Task objective: An exact reproduction of the records is required, with all images left out.

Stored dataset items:
......
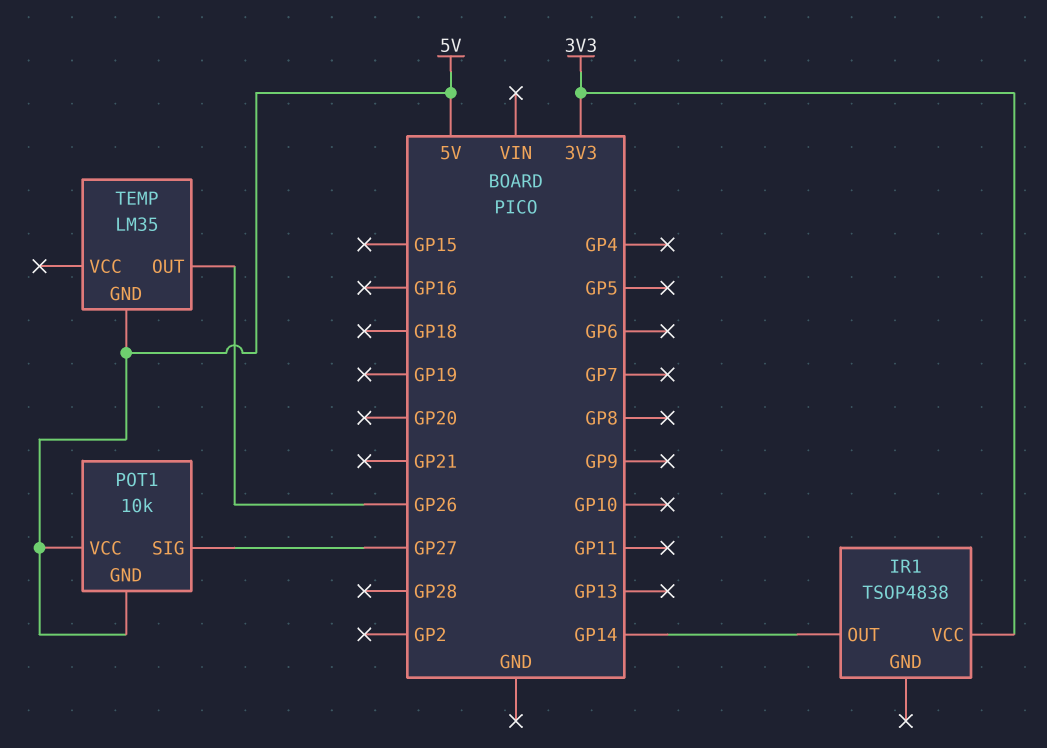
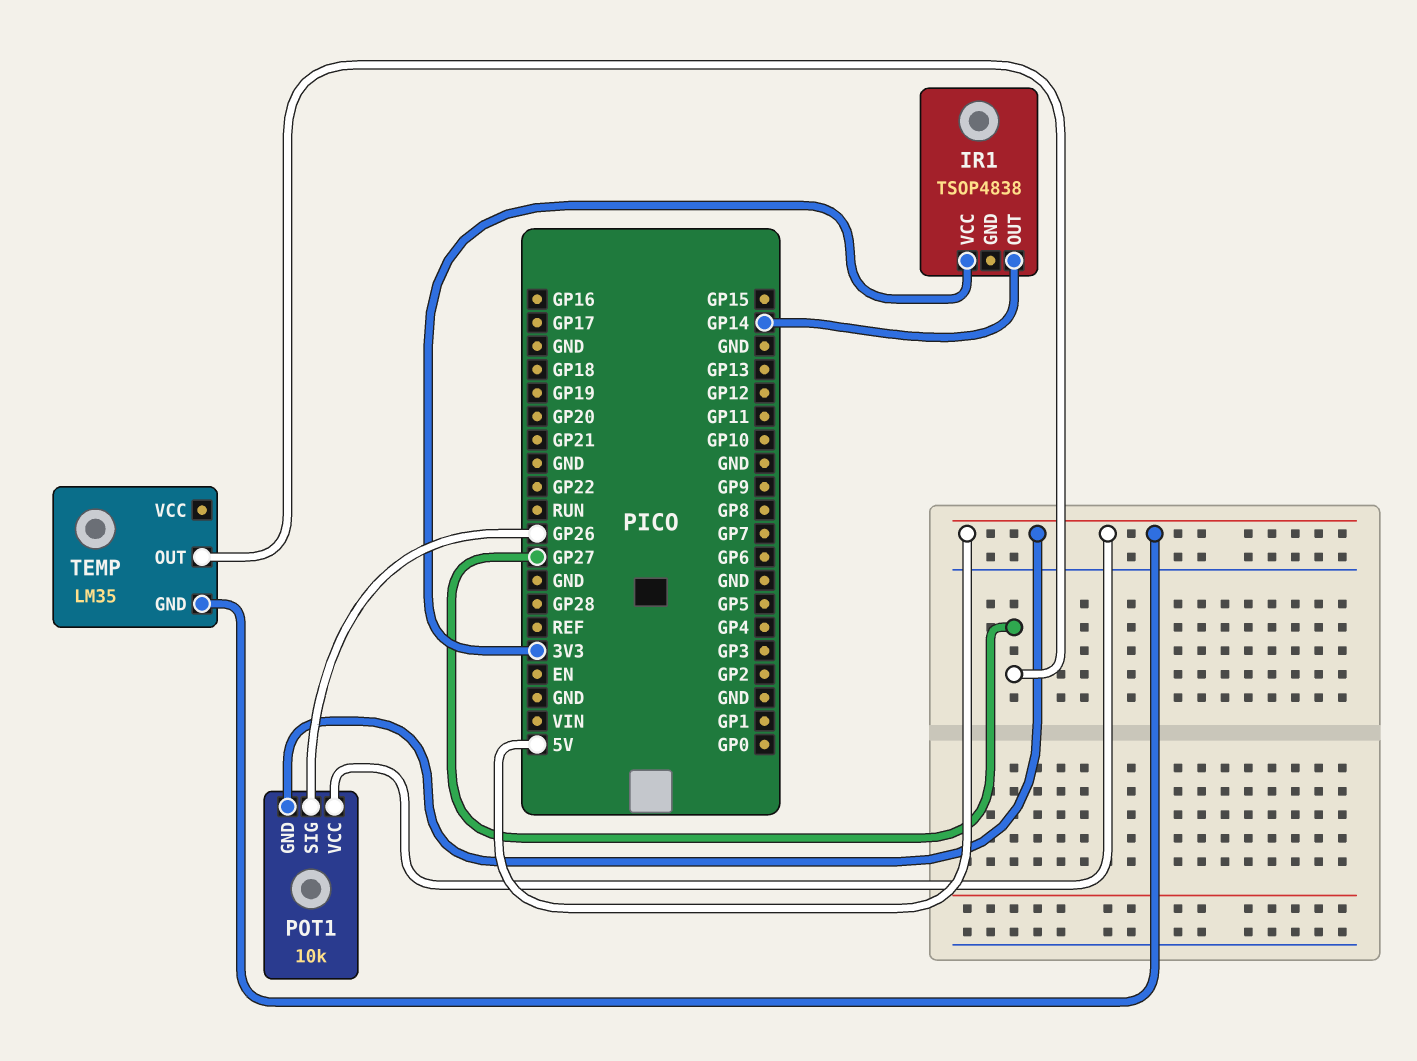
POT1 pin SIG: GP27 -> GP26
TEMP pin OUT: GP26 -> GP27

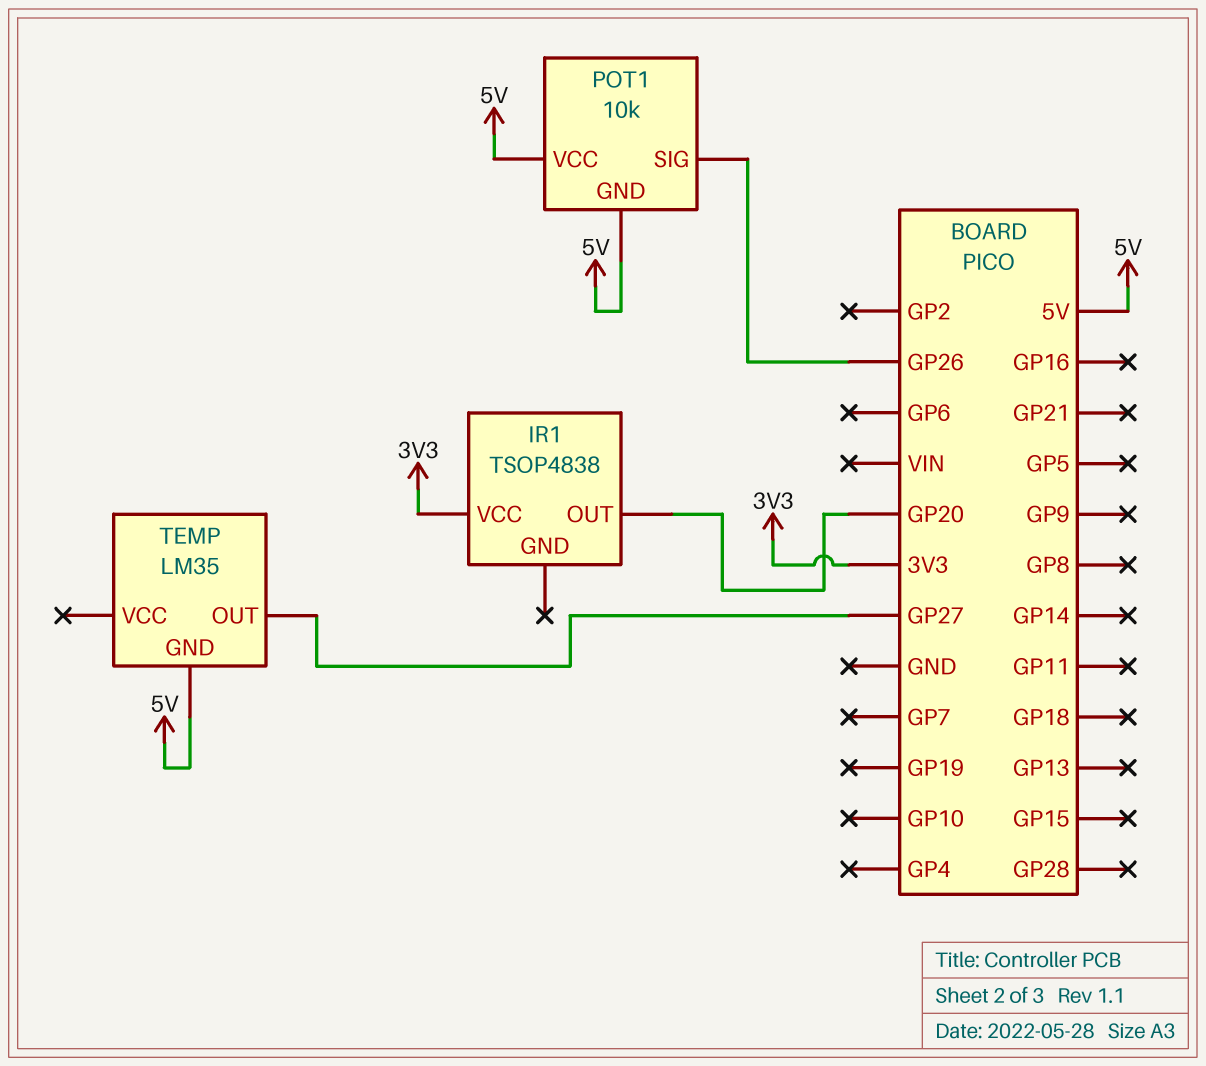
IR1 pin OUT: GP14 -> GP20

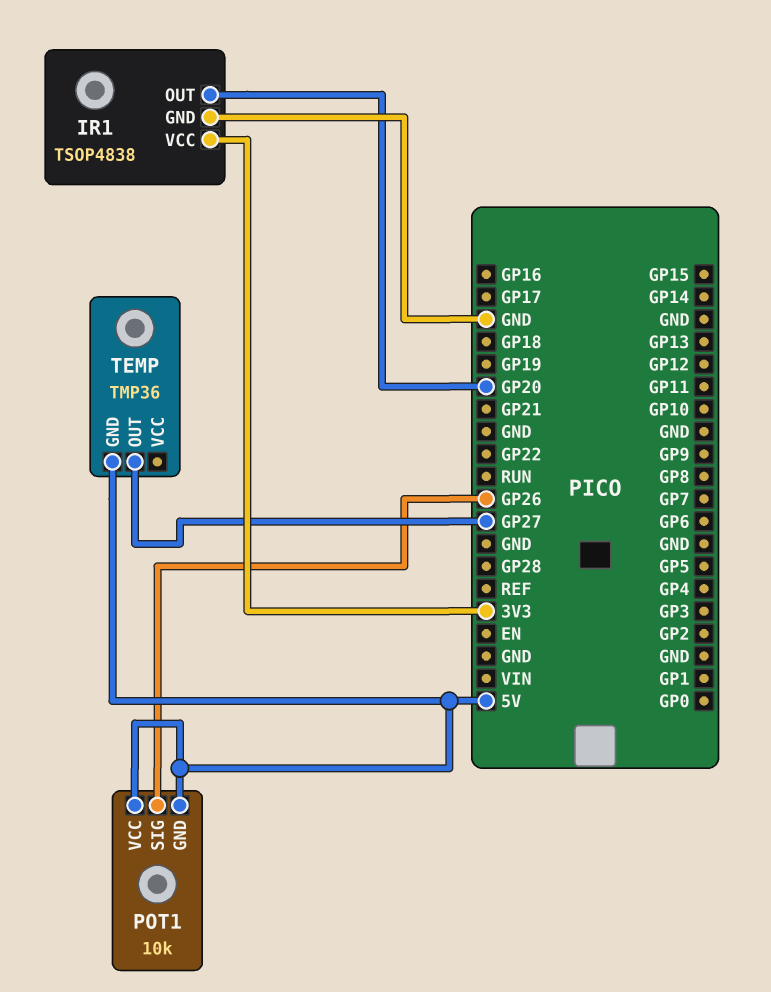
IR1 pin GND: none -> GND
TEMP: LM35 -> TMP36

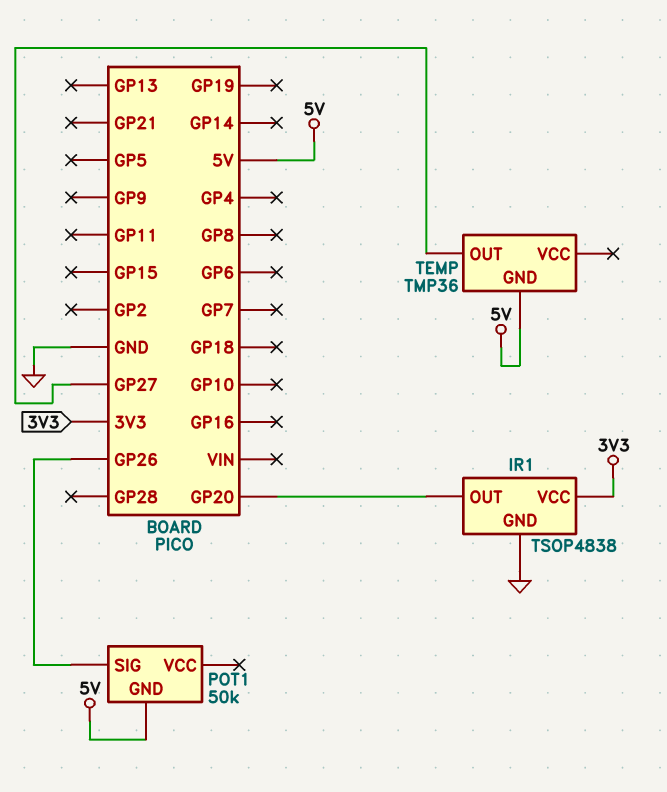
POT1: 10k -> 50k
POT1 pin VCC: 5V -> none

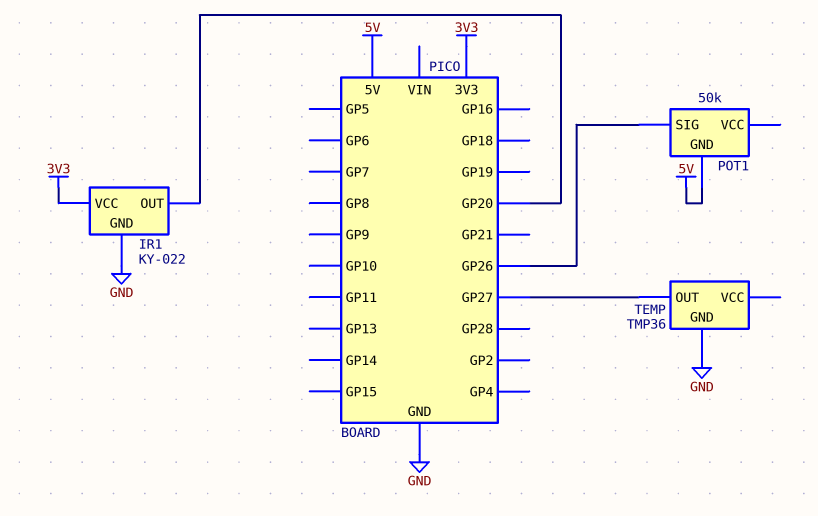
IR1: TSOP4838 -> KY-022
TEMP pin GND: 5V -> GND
......
Task response:
POT1 pin SIG: GP27 -> GP26
TEMP pin OUT: GP26 -> GP27

IR1 pin OUT: GP14 -> GP20

IR1 pin GND: none -> GND
TEMP: LM35 -> TMP36

POT1: 10k -> 50k
POT1 pin VCC: 5V -> none

IR1: TSOP4838 -> KY-022
TEMP pin GND: 5V -> GND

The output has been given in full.